▼

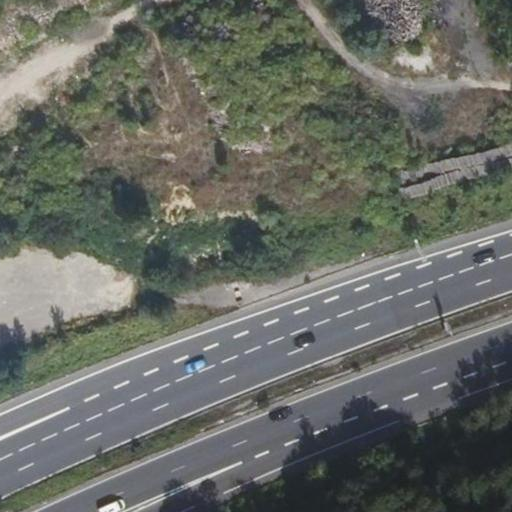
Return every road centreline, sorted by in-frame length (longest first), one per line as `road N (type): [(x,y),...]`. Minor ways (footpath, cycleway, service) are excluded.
road 1 (trunk): [(511,261),(262,347),(105,413)]
road 2 (trunk): [(73,511),(222,448),(293,429)]
road 3 (trunk): [(293,429),(511,349)]
road 4 (trunk): [(151,511),(237,473),(293,429)]
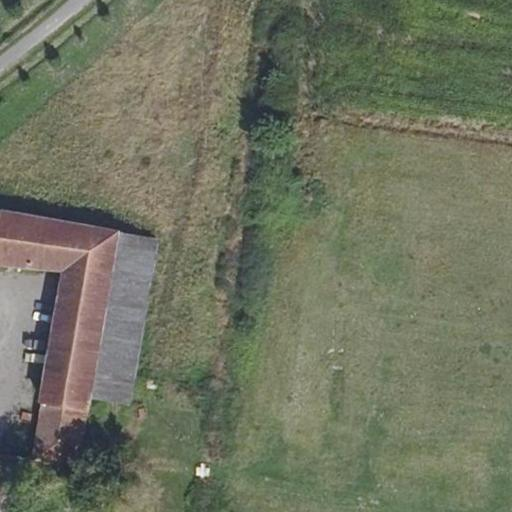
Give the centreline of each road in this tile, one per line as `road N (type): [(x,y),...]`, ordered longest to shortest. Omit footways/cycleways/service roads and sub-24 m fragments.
road 1 (track): [(218,0),(214,62),(153,346)]
road 2 (track): [(0,510),(30,490),(105,482),(138,462),(210,471)]
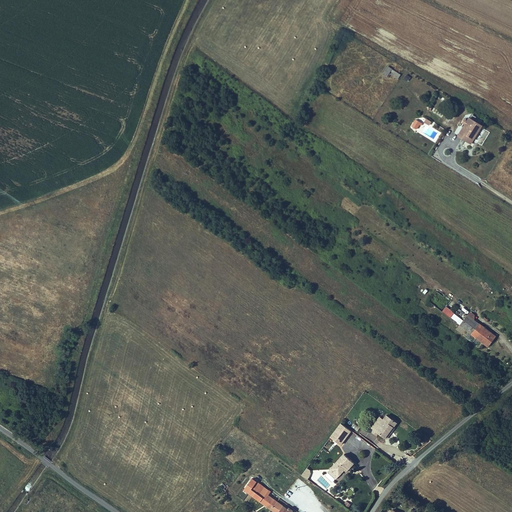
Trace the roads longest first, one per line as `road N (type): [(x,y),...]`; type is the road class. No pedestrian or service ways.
road 1 (track): [(54,468),(78,414),(177,76),(213,0)]
road 2 (unclassified): [(371,511),(412,463),(511,383)]
road 3 (unclassified): [(0,428),(115,511)]
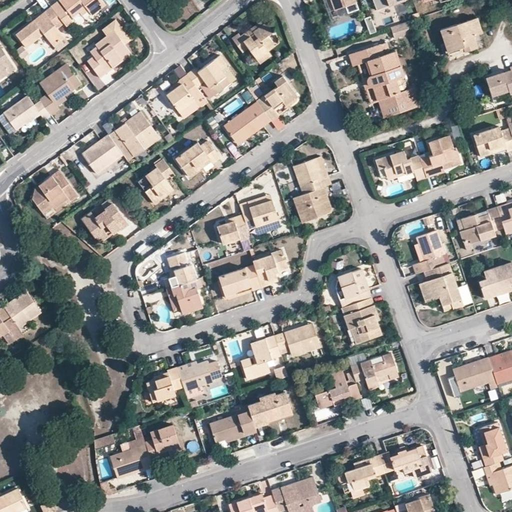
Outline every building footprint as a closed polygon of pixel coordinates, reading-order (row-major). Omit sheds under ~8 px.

▲

▸ **BRIEF**:
Output the items from the start through the line containing "road 4 (trunk): [(151,511),(237,473),(293,429)]" as a two-column CSV with the columns instruction and output. Make one row per item, with each value in one quoted field and line breaks replaced by spaces, and leave out the pictures.

▸ **EXPECTED ANSWER**:
instruction,output
"Return every road centreline, sorted by in-frame length (longest first), one per line as `road N (type): [(x,y),...]`. Minor ways (footpath, cycleway, service) are excluded.","road 1 (trunk): [(511,261),(262,347),(105,413)] road 2 (trunk): [(73,511),(222,448),(293,429)] road 3 (trunk): [(293,429),(511,349)] road 4 (trunk): [(151,511),(237,473),(293,429)]"